» **Supplied material**:
>>>>

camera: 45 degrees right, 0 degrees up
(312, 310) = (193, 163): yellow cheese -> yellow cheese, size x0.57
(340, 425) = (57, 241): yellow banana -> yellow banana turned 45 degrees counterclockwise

<<<<
>>>>

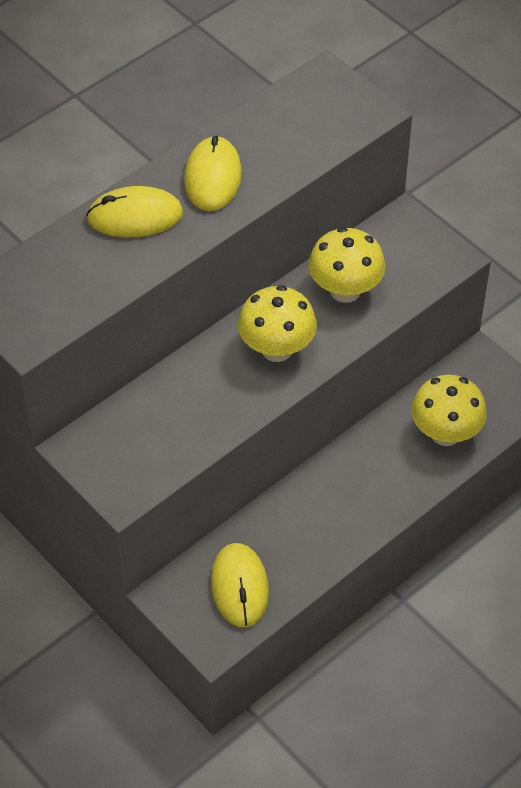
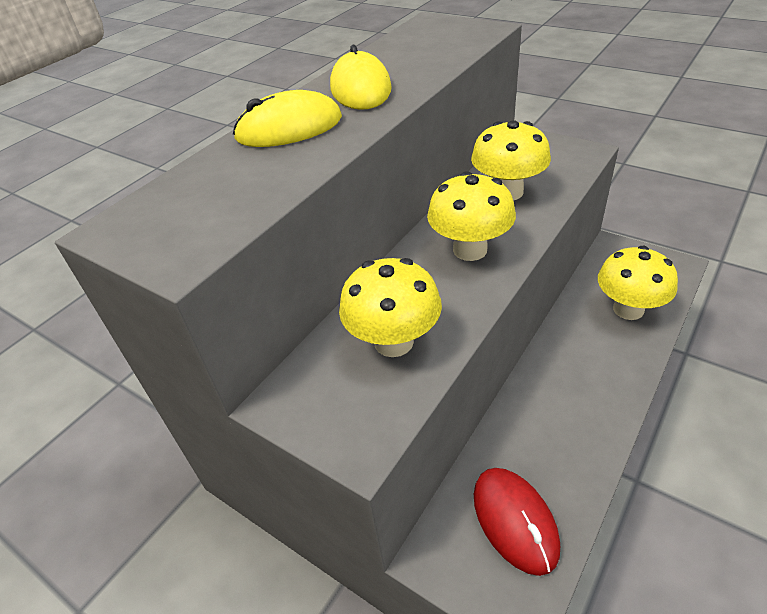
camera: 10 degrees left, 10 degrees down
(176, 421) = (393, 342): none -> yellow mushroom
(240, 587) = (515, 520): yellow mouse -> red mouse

<<<<

» **Goal of the exercise**: From the records above, reproduce exactly the lines from the one with "camera: 45 degrees right, 0 degrees up" to the one with "(340, 425) = (57, 241): yellow", both included, and no others.

» **Answer box**:
camera: 45 degrees right, 0 degrees up
(312, 310) = (193, 163): yellow cheese -> yellow cheese, size x0.57
(340, 425) = (57, 241): yellow banana -> yellow banana turned 45 degrees counterclockwise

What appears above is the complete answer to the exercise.